[Stored data]
......

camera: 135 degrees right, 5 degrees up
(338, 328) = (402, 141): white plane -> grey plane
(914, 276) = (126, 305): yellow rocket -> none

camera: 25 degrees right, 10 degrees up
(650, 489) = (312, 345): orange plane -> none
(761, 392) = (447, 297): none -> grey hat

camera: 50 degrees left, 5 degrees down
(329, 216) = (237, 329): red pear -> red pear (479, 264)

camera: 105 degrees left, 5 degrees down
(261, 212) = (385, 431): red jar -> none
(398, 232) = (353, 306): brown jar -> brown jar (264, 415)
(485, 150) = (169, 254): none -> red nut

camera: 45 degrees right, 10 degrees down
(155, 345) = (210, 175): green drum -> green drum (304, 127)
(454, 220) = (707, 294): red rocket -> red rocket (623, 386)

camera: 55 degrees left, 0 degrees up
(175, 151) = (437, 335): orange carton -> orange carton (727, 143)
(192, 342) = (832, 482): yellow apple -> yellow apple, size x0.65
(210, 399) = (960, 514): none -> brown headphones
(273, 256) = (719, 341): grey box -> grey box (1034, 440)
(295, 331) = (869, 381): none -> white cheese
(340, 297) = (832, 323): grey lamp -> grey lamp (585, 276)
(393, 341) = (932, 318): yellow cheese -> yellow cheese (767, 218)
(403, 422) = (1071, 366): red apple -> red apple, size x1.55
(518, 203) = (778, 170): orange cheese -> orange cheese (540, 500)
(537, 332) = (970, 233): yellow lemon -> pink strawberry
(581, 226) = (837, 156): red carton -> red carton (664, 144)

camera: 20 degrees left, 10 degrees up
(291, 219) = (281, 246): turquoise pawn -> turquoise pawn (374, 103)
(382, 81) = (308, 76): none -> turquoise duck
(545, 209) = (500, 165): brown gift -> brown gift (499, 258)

......

» **WORK TASK**:
Print only the lines from the top of the data above down to the line holding "camera: 105 degrees left, 5 degrees down", inclusive.

» **RESULT FOR THIS EXERCISE**:
camera: 135 degrees right, 5 degrees up
(338, 328) = (402, 141): white plane -> grey plane
(914, 276) = (126, 305): yellow rocket -> none

camera: 25 degrees right, 10 degrees up
(650, 489) = (312, 345): orange plane -> none
(761, 392) = (447, 297): none -> grey hat

camera: 50 degrees left, 5 degrees down
(329, 216) = (237, 329): red pear -> red pear (479, 264)

camera: 105 degrees left, 5 degrees down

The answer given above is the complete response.